## Task requirements
Looking through the listing, how many of its lines hold the word "pink"? Answer with only the number.

== == ==

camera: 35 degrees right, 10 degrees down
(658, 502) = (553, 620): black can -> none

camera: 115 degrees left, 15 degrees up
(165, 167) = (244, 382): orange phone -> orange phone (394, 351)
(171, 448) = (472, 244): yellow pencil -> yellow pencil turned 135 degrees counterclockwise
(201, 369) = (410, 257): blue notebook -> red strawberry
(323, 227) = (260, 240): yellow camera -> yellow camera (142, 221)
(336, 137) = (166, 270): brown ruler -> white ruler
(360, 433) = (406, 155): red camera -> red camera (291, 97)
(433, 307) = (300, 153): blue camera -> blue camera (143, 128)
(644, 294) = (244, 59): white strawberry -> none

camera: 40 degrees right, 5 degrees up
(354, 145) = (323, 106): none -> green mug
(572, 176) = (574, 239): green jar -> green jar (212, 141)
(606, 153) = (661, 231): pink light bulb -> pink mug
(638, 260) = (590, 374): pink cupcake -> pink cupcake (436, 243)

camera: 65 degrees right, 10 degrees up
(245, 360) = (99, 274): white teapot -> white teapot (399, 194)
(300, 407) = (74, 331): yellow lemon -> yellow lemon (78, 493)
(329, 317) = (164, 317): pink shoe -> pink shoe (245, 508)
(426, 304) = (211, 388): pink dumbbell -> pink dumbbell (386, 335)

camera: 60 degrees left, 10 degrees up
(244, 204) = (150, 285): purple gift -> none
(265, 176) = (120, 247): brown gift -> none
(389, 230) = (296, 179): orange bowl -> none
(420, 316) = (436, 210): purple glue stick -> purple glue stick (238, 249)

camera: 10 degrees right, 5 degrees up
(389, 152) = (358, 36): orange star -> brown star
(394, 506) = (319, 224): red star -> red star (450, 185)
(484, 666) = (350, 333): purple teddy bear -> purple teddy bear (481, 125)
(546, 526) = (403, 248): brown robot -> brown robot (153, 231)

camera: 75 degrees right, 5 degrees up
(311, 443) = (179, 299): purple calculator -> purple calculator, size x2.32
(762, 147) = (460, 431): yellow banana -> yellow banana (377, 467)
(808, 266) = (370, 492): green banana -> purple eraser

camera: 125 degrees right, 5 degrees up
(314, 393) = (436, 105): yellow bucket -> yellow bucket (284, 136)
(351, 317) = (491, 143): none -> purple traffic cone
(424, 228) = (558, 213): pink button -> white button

== == ==

## Exercise output
5